• _EXERCISE GOAL_
For this exercise, reproduce the records exactly as they stand and do not carry any images over.

• _Records drawn from a dataset_
####################

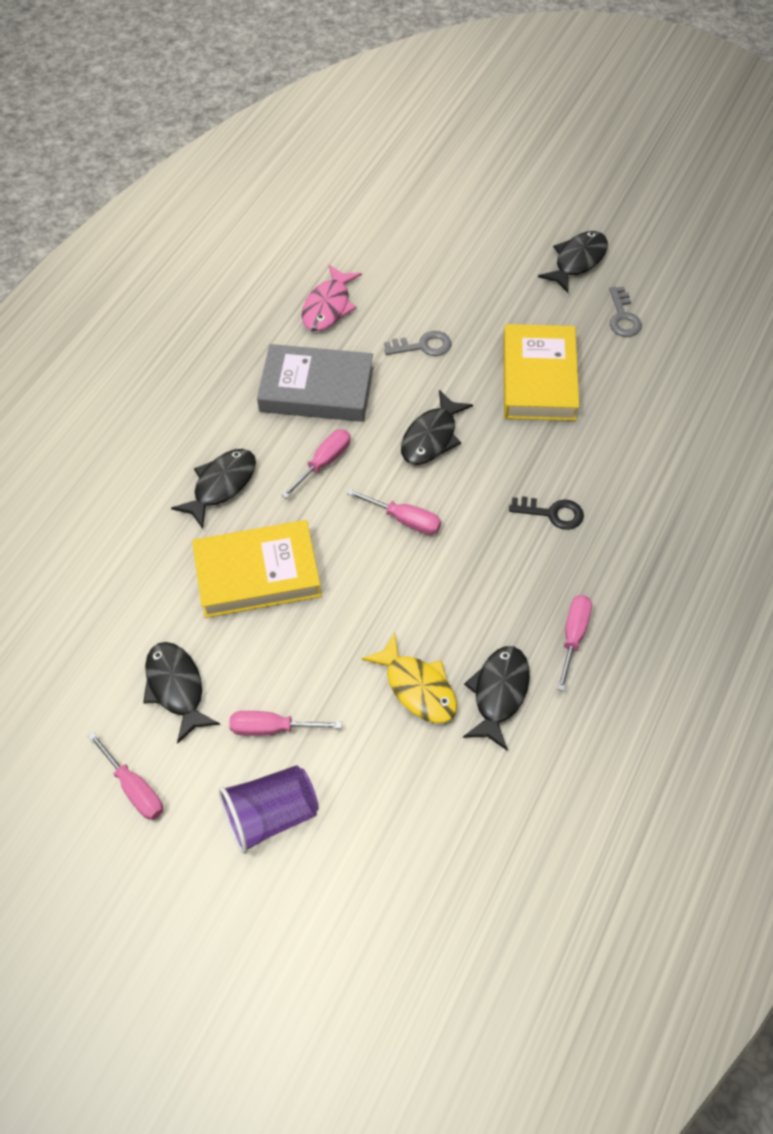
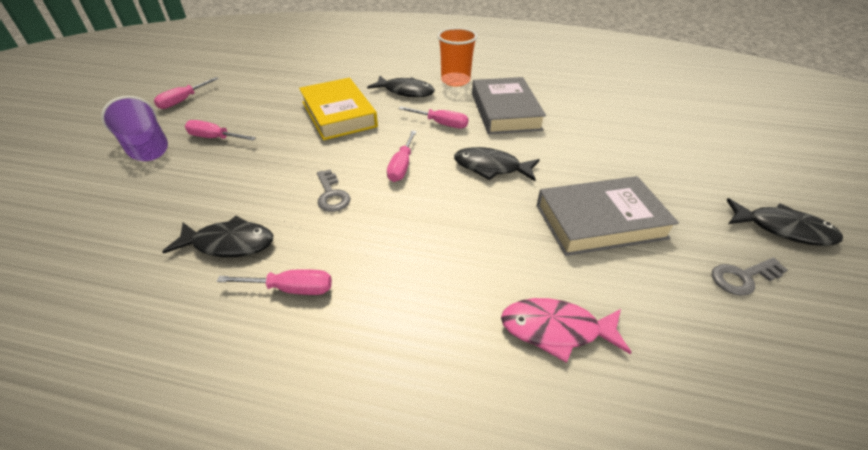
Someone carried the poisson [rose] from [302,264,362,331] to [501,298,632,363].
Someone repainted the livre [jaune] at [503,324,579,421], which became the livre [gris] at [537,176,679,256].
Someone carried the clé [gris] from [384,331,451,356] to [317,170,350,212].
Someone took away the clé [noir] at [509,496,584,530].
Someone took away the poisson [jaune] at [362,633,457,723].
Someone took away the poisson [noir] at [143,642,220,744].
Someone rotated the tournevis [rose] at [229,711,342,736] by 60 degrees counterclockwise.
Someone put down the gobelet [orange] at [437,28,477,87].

####################

• _TASK OUTPUT_
Someone carried the poisson [rose] from [302,264,362,331] to [501,298,632,363].
Someone repainted the livre [jaune] at [503,324,579,421], which became the livre [gris] at [537,176,679,256].
Someone carried the clé [gris] from [384,331,451,356] to [317,170,350,212].
Someone took away the clé [noir] at [509,496,584,530].
Someone took away the poisson [jaune] at [362,633,457,723].
Someone took away the poisson [noir] at [143,642,220,744].
Someone rotated the tournevis [rose] at [229,711,342,736] by 60 degrees counterclockwise.
Someone put down the gobelet [orange] at [437,28,477,87].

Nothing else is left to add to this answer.